▶ _Assignment_
Below are records that must be duplicated exactly.

(Data for processing begins)

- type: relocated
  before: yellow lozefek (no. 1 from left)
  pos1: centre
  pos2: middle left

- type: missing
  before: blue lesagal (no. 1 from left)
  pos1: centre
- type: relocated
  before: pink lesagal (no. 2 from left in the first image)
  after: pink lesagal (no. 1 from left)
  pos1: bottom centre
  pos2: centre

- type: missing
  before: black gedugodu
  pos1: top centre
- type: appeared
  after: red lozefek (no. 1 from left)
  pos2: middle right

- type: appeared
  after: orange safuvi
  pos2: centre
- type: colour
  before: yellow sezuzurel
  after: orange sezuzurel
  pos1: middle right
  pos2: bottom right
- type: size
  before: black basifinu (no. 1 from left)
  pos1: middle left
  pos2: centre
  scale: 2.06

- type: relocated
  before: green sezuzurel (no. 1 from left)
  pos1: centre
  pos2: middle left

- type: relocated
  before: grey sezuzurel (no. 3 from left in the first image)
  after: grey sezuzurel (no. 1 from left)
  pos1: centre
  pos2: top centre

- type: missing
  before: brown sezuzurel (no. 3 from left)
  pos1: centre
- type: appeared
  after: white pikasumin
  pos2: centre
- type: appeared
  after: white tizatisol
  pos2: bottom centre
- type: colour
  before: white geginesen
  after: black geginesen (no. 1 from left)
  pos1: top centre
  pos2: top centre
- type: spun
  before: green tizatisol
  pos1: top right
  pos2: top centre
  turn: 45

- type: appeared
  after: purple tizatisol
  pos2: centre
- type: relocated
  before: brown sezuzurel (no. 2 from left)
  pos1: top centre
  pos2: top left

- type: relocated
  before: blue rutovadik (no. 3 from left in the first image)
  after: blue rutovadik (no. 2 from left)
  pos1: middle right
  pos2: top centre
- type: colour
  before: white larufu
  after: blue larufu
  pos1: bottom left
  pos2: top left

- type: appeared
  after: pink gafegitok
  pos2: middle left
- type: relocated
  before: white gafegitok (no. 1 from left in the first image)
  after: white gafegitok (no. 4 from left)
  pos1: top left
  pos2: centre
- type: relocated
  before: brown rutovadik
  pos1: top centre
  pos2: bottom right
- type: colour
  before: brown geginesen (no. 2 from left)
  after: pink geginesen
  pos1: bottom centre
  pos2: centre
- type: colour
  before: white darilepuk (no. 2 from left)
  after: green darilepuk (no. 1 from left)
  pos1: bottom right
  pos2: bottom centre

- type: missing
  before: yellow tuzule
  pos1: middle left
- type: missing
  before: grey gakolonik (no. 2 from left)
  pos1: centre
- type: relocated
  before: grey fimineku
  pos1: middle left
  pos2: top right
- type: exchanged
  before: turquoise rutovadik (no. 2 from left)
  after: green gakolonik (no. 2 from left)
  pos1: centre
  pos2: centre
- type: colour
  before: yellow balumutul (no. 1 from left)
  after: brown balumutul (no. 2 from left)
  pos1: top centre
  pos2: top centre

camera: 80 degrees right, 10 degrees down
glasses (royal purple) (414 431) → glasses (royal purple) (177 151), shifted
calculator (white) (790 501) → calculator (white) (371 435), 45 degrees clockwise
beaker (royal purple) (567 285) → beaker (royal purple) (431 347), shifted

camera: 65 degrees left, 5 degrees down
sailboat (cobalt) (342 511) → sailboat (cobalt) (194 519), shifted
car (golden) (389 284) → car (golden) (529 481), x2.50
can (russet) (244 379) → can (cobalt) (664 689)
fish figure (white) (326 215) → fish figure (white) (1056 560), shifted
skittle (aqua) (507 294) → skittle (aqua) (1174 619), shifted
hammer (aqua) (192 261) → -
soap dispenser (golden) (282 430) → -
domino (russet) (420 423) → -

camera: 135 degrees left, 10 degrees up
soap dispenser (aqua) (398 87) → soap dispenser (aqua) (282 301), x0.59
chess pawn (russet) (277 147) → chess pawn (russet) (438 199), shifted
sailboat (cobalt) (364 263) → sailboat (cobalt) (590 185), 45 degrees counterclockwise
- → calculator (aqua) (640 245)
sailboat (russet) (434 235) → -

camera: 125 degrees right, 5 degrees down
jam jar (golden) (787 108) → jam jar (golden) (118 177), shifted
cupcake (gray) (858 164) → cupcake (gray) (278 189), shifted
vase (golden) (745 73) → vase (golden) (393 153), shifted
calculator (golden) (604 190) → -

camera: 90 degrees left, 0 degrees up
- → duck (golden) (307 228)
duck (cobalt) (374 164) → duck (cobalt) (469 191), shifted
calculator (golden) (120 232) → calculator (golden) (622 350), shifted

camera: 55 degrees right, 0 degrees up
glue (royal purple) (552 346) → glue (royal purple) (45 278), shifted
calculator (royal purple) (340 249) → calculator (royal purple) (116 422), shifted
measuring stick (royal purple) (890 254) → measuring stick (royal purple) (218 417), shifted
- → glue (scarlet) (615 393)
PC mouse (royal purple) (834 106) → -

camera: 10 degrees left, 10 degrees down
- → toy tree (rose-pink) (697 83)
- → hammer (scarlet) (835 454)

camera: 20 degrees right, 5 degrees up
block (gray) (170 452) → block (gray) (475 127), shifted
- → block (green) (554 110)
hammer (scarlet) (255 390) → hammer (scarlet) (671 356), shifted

(Data for processing ends)

▶ _Exercise result_
- type: relocated
  before: yellow lozefek (no. 1 from left)
  pos1: centre
  pos2: middle left

- type: missing
  before: blue lesagal (no. 1 from left)
  pos1: centre
- type: relocated
  before: pink lesagal (no. 2 from left in the first image)
  after: pink lesagal (no. 1 from left)
  pos1: bottom centre
  pos2: centre

- type: missing
  before: black gedugodu
  pos1: top centre
- type: appeared
  after: red lozefek (no. 1 from left)
  pos2: middle right

- type: appeared
  after: orange safuvi
  pos2: centre
- type: colour
  before: yellow sezuzurel
  after: orange sezuzurel
  pos1: middle right
  pos2: bottom right
- type: size
  before: black basifinu (no. 1 from left)
  pos1: middle left
  pos2: centre
  scale: 2.06

- type: relocated
  before: green sezuzurel (no. 1 from left)
  pos1: centre
  pos2: middle left

- type: relocated
  before: grey sezuzurel (no. 3 from left in the first image)
  after: grey sezuzurel (no. 1 from left)
  pos1: centre
  pos2: top centre

- type: missing
  before: brown sezuzurel (no. 3 from left)
  pos1: centre
- type: appeared
  after: white pikasumin
  pos2: centre
- type: appeared
  after: white tizatisol
  pos2: bottom centre
- type: colour
  before: white geginesen
  after: black geginesen (no. 1 from left)
  pos1: top centre
  pos2: top centre
- type: spun
  before: green tizatisol
  pos1: top right
  pos2: top centre
  turn: 45

- type: appeared
  after: purple tizatisol
  pos2: centre
- type: relocated
  before: brown sezuzurel (no. 2 from left)
  pos1: top centre
  pos2: top left

- type: relocated
  before: blue rutovadik (no. 3 from left in the first image)
  after: blue rutovadik (no. 2 from left)
  pos1: middle right
  pos2: top centre
- type: colour
  before: white larufu
  after: blue larufu
  pos1: bottom left
  pos2: top left

- type: appeared
  after: pink gafegitok
  pos2: middle left
- type: relocated
  before: white gafegitok (no. 1 from left in the first image)
  after: white gafegitok (no. 4 from left)
  pos1: top left
  pos2: centre
- type: relocated
  before: brown rutovadik
  pos1: top centre
  pos2: bottom right
- type: colour
  before: brown geginesen (no. 2 from left)
  after: pink geginesen
  pos1: bottom centre
  pos2: centre
- type: colour
  before: white darilepuk (no. 2 from left)
  after: green darilepuk (no. 1 from left)
  pos1: bottom right
  pos2: bottom centre

- type: missing
  before: yellow tuzule
  pos1: middle left
- type: missing
  before: grey gakolonik (no. 2 from left)
  pos1: centre
- type: relocated
  before: grey fimineku
  pos1: middle left
  pos2: top right
- type: exchanged
  before: turquoise rutovadik (no. 2 from left)
  after: green gakolonik (no. 2 from left)
  pos1: centre
  pos2: centre
- type: colour
  before: yellow balumutul (no. 1 from left)
  after: brown balumutul (no. 2 from left)
  pos1: top centre
  pos2: top centre

camera: 80 degrees right, 10 degrees down
glasses (royal purple) (414 431) → glasses (royal purple) (177 151), shifted
calculator (white) (790 501) → calculator (white) (371 435), 45 degrees clockwise
beaker (royal purple) (567 285) → beaker (royal purple) (431 347), shifted

camera: 65 degrees left, 5 degrees down
sailboat (cobalt) (342 511) → sailboat (cobalt) (194 519), shifted
car (golden) (389 284) → car (golden) (529 481), x2.50
can (russet) (244 379) → can (cobalt) (664 689)
fish figure (white) (326 215) → fish figure (white) (1056 560), shifted
skittle (aqua) (507 294) → skittle (aqua) (1174 619), shifted
hammer (aqua) (192 261) → -
soap dispenser (golden) (282 430) → -
domino (russet) (420 423) → -

camera: 135 degrees left, 10 degrees up
soap dispenser (aqua) (398 87) → soap dispenser (aqua) (282 301), x0.59
chess pawn (russet) (277 147) → chess pawn (russet) (438 199), shifted
sailboat (cobalt) (364 263) → sailboat (cobalt) (590 185), 45 degrees counterclockwise
- → calculator (aqua) (640 245)
sailboat (russet) (434 235) → -

camera: 125 degrees right, 5 degrees down
jam jar (golden) (787 108) → jam jar (golden) (118 177), shifted
cupcake (gray) (858 164) → cupcake (gray) (278 189), shifted
vase (golden) (745 73) → vase (golden) (393 153), shifted
calculator (golden) (604 190) → -

camera: 90 degrees left, 0 degrees up
- → duck (golden) (307 228)
duck (cobalt) (374 164) → duck (cobalt) (469 191), shifted
calculator (golden) (120 232) → calculator (golden) (622 350), shifted

camera: 55 degrees right, 0 degrees up
glue (royal purple) (552 346) → glue (royal purple) (45 278), shifted
calculator (royal purple) (340 249) → calculator (royal purple) (116 422), shifted
measuring stick (royal purple) (890 254) → measuring stick (royal purple) (218 417), shifted
- → glue (scarlet) (615 393)
PC mouse (royal purple) (834 106) → -

camera: 10 degrees left, 10 degrees down
- → toy tree (rose-pink) (697 83)
- → hammer (scarlet) (835 454)

camera: 20 degrees right, 5 degrees up
block (gray) (170 452) → block (gray) (475 127), shifted
- → block (green) (554 110)
hammer (scarlet) (255 390) → hammer (scarlet) (671 356), shifted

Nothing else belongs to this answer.